## [PROBLEM]
From the entries below, copy every line that holds the word "minus".

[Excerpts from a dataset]
BEGIN

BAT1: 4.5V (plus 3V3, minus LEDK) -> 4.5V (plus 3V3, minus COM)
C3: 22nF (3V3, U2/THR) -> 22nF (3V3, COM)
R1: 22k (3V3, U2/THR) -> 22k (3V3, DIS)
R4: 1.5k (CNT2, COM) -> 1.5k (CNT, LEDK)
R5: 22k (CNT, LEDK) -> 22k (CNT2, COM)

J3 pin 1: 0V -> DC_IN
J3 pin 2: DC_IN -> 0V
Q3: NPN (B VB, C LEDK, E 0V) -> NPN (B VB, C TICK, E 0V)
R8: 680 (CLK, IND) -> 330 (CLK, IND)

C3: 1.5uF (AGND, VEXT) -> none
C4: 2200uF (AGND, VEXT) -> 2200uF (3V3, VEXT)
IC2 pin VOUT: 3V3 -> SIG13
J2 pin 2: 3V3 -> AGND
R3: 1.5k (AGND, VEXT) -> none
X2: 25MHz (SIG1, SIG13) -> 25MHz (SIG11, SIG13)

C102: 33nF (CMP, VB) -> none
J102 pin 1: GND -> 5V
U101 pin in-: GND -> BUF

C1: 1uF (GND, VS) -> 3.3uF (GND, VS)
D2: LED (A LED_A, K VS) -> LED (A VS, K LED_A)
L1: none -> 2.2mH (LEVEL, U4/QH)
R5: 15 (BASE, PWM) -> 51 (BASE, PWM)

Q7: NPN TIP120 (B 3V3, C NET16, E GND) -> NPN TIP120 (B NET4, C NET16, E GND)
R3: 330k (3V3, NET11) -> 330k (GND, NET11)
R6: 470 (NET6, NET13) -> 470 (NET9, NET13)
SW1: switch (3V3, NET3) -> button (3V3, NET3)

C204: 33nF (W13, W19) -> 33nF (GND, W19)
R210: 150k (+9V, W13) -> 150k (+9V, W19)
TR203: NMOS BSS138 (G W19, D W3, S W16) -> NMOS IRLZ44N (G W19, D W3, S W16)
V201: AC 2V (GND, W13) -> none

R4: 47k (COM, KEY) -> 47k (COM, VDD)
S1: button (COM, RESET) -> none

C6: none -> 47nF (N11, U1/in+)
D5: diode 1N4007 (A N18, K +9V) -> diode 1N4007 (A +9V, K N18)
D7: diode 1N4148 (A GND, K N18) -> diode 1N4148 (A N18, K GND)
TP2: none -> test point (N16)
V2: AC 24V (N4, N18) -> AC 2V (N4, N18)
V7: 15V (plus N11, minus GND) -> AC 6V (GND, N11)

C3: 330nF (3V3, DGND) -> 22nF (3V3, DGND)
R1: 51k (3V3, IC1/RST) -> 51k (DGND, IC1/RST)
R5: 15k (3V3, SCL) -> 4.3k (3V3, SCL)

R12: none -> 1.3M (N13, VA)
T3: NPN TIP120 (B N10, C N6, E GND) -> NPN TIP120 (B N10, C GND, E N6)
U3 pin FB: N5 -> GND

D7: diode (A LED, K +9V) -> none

END

## [RESPONSE AREA]
BAT1: 4.5V (plus 3V3, minus LEDK) -> 4.5V (plus 3V3, minus COM)
V7: 15V (plus N11, minus GND) -> AC 6V (GND, N11)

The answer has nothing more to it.